_WORK TO BE COMPLETED_
Please reproduce the listing verbatim, without its images.

_RECORDS FOR THE EXERCISE_

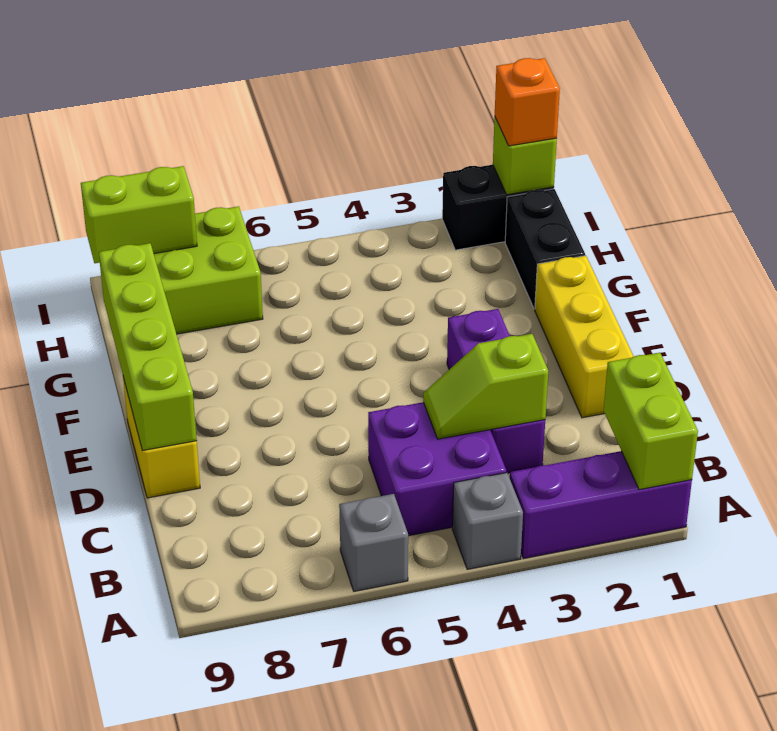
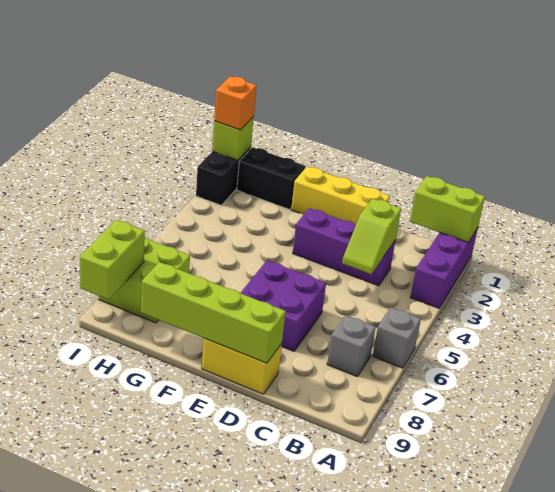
grey 1x1 brick [452,473,523,569] -> grey 1x1 brick moved to [327,315,376,377]
purple 2x2 brick [368,402,506,536] -> purple 2x2 brick moved to [241,261,326,351]

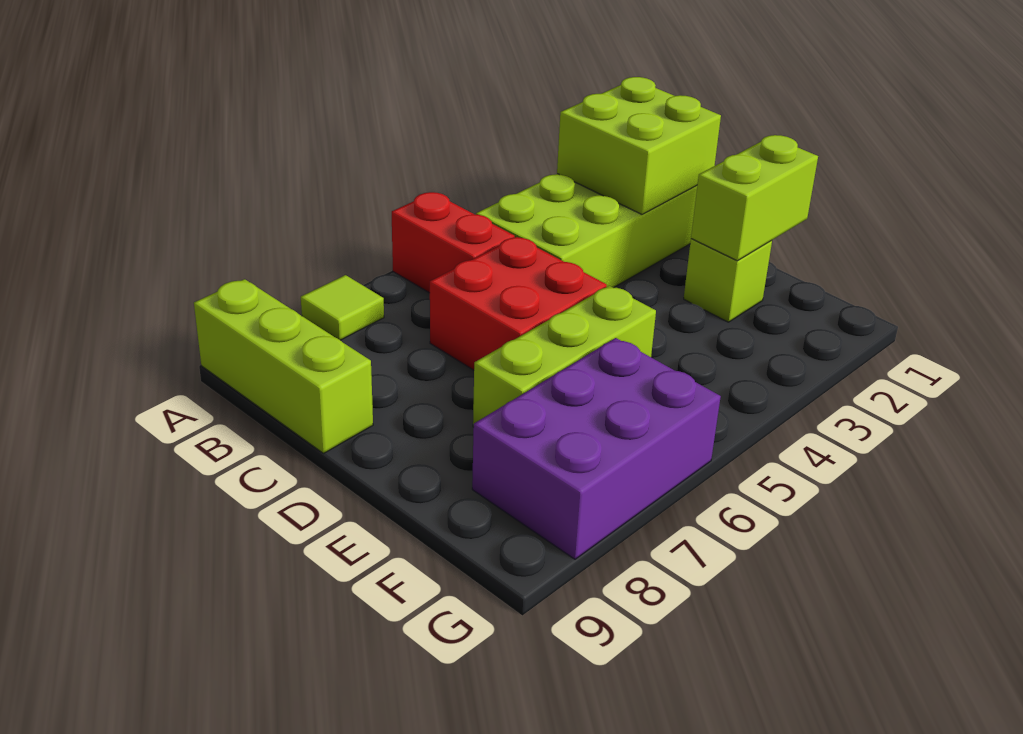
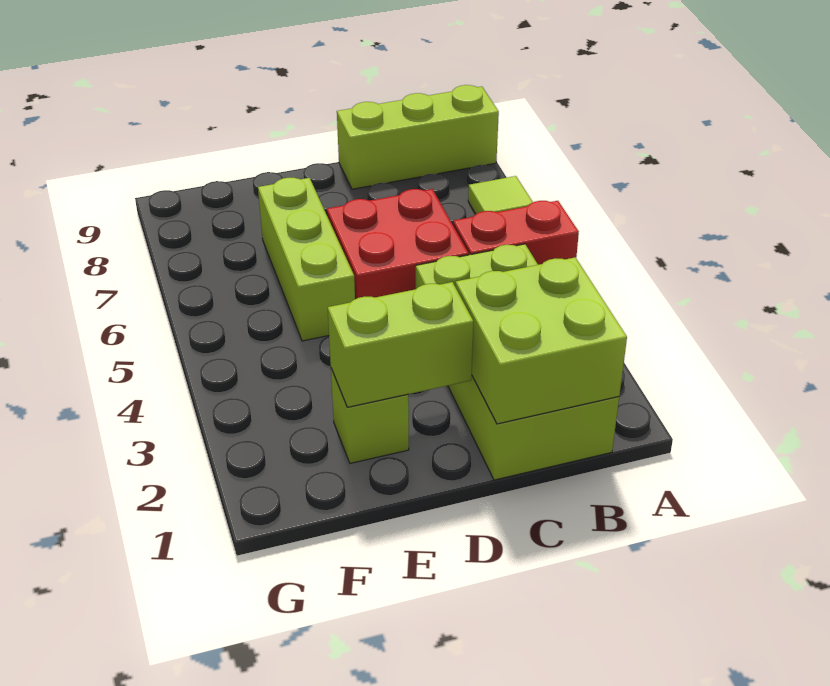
lime 1x2 brick [691,135,818,261] -> lime 1x2 brick turned to [328,282,473,407]
purple 2x3 brick [472,338,721,559] -> none

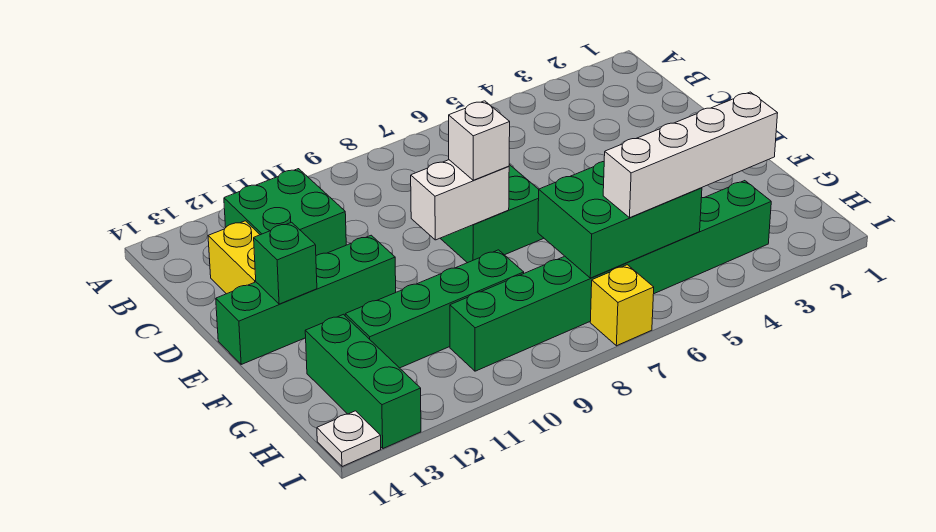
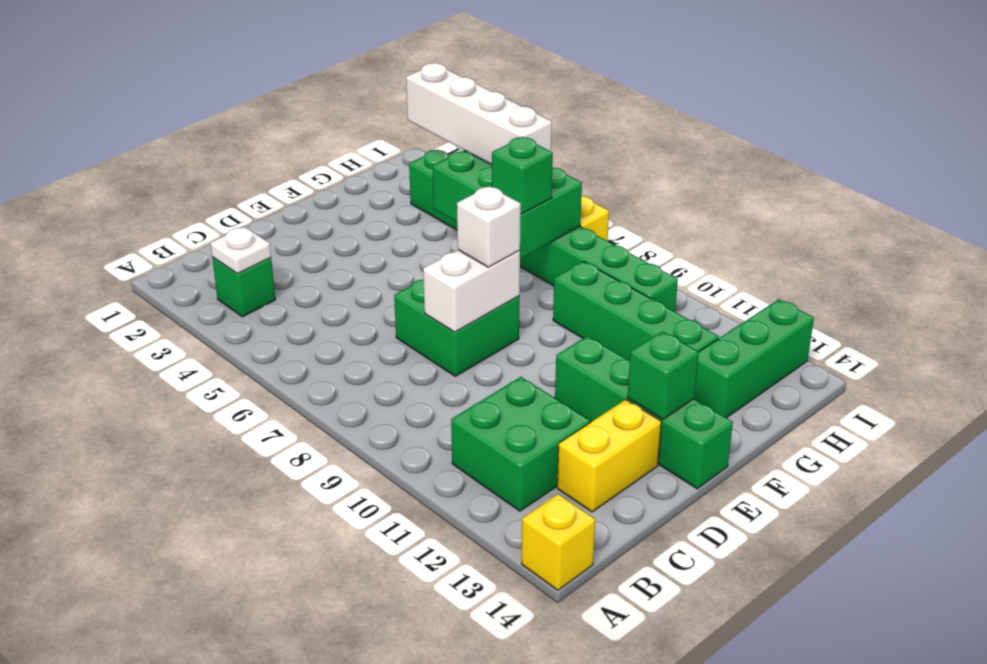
none -> yellow 1x1 brick [522,494,595,590]
none -> green 1x1 brick [212,257,275,317]
white 1x2 brick [411,160,509,240] -> white 1x2 brick turned to [423,250,520,332]
none -> green 1x1 brick [492,137,553,214]
white 1x1 plate [317,411,381,467] -> white 1x1 plate moved to [211,227,271,274]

_YOUR RESPONSE_
grey 1x1 brick [452,473,523,569] -> grey 1x1 brick moved to [327,315,376,377]
purple 2x2 brick [368,402,506,536] -> purple 2x2 brick moved to [241,261,326,351]

lime 1x2 brick [691,135,818,261] -> lime 1x2 brick turned to [328,282,473,407]
purple 2x3 brick [472,338,721,559] -> none

none -> yellow 1x1 brick [522,494,595,590]
none -> green 1x1 brick [212,257,275,317]
white 1x2 brick [411,160,509,240] -> white 1x2 brick turned to [423,250,520,332]
none -> green 1x1 brick [492,137,553,214]
white 1x1 plate [317,411,381,467] -> white 1x1 plate moved to [211,227,271,274]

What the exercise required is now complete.